* START Provided records *

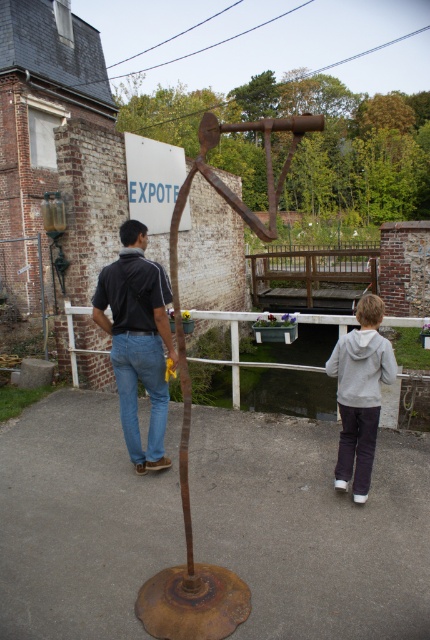
Question: Which object is closer to the camera taking this photo?

Choices:
 (A) gray fleece jacket at lower center
 (B) white wooden rail at center
 (C) denim jeans at center
 (D) blue denim jeans at center

Answer: (A)

Question: Among these objects, which one is nearest to the camera?

Choices:
 (A) blue denim jeans at center
 (B) brown wooden rail at center
 (C) gray fleece jacket at lower center
 (D) rusty metal sculpture at center

Answer: (D)

Question: Considering the real-world distances, which object is closest to the blue denim jeans at center?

* END Provided records *

→ **Goal**: List every line in the rows above that contains the word "wooden", copying each one in full.

→ **The output**:
 (B) white wooden rail at center
 (B) brown wooden rail at center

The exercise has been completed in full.